Exercise aim - Your answer should repeat every line of the records below in which the word "yellow" appears.

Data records
++++++++++
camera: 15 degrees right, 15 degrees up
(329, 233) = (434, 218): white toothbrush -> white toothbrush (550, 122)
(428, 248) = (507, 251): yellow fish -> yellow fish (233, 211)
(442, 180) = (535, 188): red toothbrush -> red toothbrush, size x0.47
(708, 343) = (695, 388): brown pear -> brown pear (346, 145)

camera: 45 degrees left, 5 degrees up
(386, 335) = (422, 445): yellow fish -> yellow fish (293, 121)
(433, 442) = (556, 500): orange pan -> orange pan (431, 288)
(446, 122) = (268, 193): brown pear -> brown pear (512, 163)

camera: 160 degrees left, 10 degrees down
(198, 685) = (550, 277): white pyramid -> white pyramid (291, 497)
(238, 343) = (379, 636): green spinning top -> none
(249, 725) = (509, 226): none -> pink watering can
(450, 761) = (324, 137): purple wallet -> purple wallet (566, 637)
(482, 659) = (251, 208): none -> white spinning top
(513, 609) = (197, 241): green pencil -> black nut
++++++++++
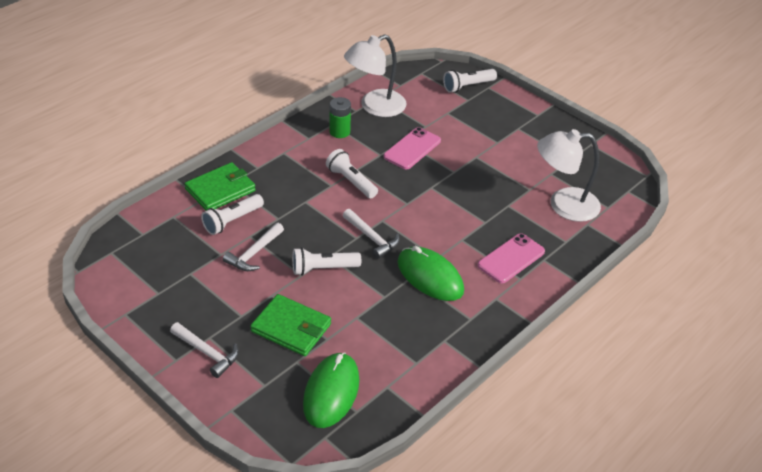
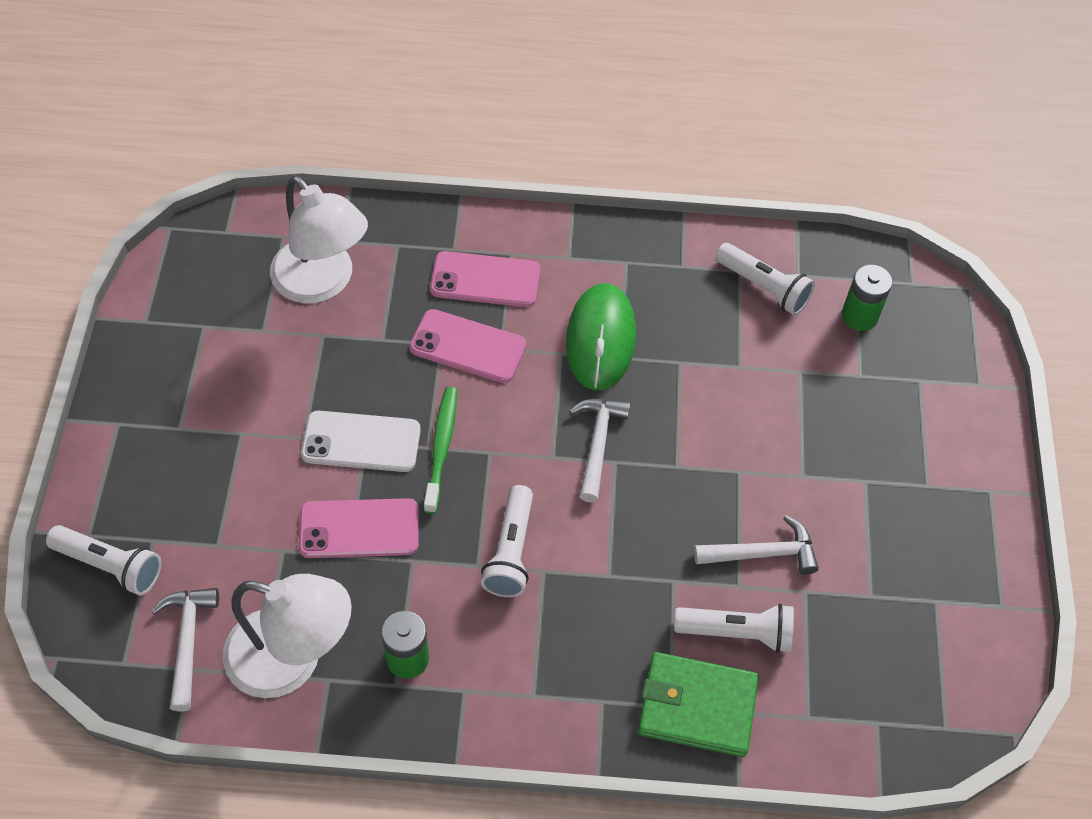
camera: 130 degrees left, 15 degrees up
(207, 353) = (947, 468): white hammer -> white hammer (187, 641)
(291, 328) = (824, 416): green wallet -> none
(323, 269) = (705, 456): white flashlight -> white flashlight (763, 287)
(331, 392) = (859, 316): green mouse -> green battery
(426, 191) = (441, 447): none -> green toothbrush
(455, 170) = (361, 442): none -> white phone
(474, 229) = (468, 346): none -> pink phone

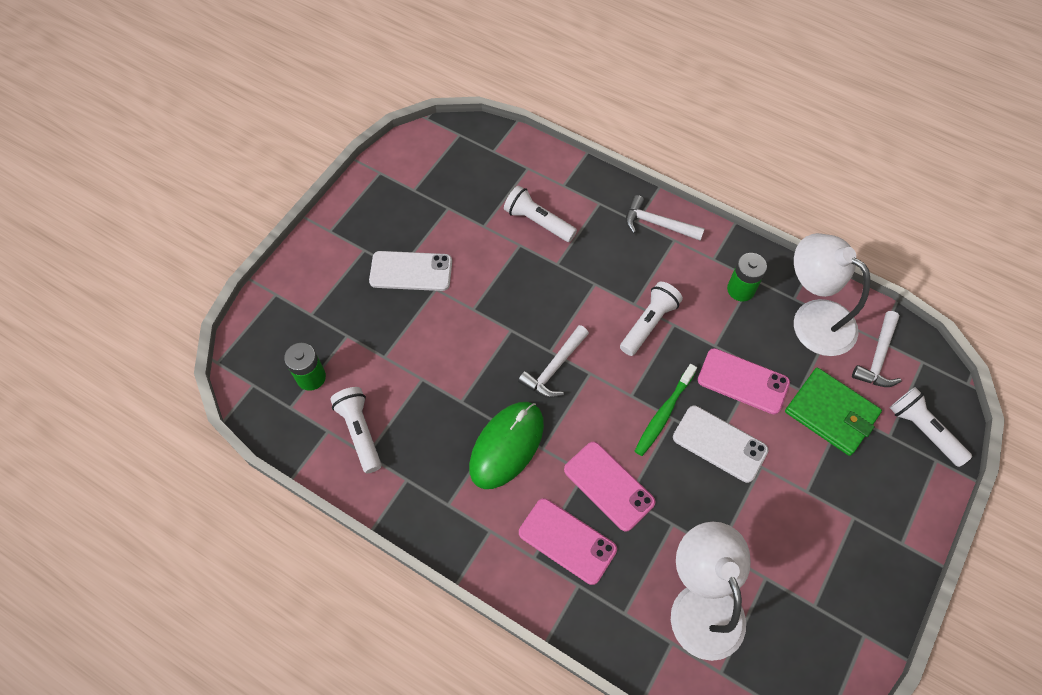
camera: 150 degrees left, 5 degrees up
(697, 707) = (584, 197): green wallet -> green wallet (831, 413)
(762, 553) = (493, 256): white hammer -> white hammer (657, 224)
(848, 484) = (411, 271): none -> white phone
++++++++++
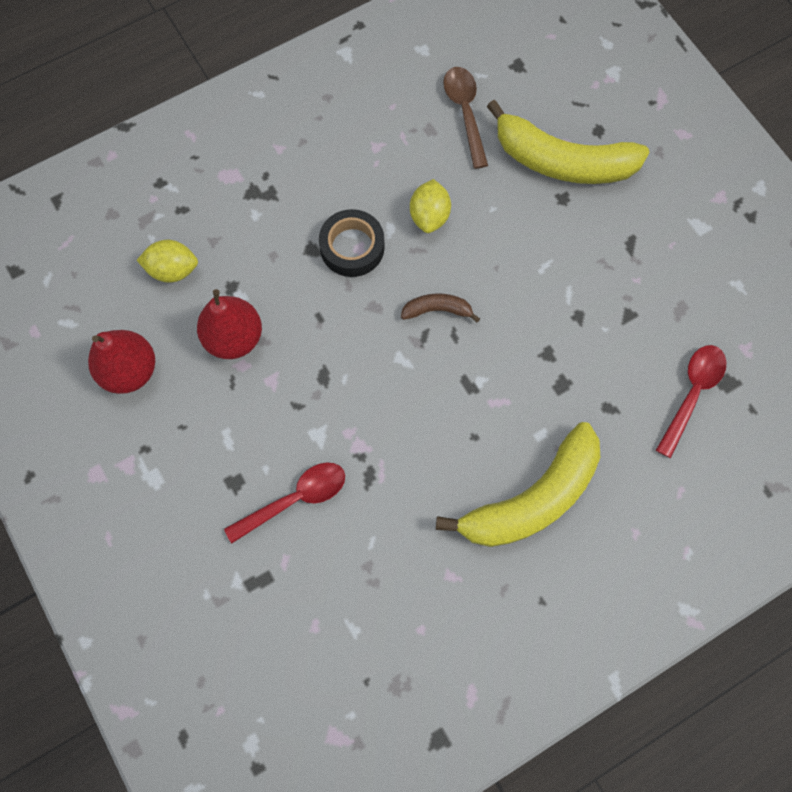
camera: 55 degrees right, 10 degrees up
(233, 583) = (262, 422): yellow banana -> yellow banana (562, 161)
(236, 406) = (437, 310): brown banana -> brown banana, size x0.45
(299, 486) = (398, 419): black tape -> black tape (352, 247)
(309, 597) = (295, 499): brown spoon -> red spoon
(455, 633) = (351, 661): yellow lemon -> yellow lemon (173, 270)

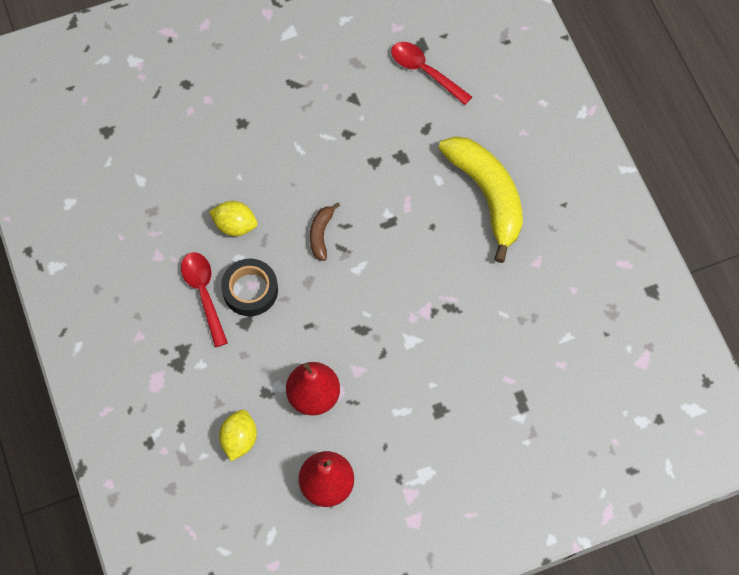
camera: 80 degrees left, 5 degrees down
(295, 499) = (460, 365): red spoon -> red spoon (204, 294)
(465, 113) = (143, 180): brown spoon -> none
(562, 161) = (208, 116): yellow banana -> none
++++++++++
Result below -
(428, 248) = (507, 251): yellow fish -> yellow fish (233, 211)
(386, 335) = (422, 445): yellow fish -> yellow fish (293, 121)
(233, 583) = (262, 422): yellow banana -> yellow banana (562, 161)
(455, 633) = (351, 661): yellow lemon -> yellow lemon (173, 270)
(562, 161) = (208, 116): yellow banana -> none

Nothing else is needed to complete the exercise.